■ THE PROBLEM
Please report every line in the entries below that contains the string "acciaccatura", copying each such line in full.

■ Data items
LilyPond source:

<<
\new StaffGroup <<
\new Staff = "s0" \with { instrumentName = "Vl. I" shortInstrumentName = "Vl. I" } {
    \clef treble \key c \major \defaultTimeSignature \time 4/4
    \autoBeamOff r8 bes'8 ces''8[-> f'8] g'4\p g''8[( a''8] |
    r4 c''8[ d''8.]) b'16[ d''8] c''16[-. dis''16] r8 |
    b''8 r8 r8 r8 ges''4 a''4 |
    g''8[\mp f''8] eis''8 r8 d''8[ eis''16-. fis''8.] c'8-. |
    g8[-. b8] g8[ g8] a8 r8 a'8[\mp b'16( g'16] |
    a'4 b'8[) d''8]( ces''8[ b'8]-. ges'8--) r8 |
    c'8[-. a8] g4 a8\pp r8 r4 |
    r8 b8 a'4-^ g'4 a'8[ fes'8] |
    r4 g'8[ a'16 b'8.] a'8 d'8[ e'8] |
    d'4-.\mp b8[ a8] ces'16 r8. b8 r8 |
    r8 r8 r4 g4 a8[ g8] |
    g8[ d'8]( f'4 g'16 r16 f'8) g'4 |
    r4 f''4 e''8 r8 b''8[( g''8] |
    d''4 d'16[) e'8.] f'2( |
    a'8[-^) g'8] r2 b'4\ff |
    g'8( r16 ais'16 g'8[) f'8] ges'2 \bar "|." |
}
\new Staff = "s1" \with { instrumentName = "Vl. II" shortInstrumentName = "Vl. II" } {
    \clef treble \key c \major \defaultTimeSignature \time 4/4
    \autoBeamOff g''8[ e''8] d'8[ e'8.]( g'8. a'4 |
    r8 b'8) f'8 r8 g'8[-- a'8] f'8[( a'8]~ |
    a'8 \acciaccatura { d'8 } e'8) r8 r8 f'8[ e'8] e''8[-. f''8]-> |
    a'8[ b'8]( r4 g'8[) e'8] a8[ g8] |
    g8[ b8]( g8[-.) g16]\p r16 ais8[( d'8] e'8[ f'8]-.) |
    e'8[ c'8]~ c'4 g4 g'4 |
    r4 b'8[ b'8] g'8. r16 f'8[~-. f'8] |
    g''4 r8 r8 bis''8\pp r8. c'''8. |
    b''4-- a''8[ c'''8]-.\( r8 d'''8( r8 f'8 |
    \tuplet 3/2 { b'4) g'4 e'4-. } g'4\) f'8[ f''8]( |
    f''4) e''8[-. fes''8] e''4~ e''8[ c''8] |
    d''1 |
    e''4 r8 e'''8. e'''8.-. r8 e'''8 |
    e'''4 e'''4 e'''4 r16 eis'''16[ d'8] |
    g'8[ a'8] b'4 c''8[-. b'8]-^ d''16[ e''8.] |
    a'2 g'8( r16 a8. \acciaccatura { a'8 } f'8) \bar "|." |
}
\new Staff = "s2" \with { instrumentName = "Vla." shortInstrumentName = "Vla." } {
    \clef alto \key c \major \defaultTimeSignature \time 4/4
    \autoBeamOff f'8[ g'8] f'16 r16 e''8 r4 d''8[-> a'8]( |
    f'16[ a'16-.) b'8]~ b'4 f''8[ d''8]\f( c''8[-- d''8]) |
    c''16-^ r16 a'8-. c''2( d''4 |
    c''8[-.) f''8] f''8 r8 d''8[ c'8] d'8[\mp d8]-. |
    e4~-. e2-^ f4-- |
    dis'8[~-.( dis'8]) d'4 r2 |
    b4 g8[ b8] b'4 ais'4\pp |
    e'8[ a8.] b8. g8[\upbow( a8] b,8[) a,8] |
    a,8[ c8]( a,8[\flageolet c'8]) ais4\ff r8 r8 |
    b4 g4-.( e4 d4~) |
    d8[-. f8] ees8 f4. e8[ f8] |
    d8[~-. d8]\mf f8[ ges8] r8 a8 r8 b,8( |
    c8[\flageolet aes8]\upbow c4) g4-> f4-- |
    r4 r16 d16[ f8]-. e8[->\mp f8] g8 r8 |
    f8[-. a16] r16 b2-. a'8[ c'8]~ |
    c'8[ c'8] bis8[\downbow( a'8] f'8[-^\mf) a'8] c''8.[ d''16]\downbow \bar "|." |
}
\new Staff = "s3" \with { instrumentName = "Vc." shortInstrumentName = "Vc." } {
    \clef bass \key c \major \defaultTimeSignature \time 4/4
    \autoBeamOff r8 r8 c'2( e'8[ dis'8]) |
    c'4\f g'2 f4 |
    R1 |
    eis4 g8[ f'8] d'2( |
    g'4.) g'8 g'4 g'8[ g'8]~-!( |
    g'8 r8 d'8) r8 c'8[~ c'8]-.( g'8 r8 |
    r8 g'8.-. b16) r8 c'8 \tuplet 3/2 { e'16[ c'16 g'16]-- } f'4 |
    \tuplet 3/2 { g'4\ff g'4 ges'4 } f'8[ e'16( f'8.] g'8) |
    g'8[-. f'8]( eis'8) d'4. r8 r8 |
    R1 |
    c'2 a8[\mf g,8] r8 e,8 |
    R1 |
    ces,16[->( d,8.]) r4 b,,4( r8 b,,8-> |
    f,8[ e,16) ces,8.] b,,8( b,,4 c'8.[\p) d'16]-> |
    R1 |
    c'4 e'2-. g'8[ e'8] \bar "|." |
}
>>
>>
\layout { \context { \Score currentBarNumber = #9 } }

■ RESPONSE TO THE EXERCISE
    a'8 \acciaccatura { d'8 } e'8) r8 r8 f'8[ e'8] e''8[-. f''8]-> |
    a'2 g'8( r16 a8. \acciaccatura { a'8 } f'8) \bar "|." |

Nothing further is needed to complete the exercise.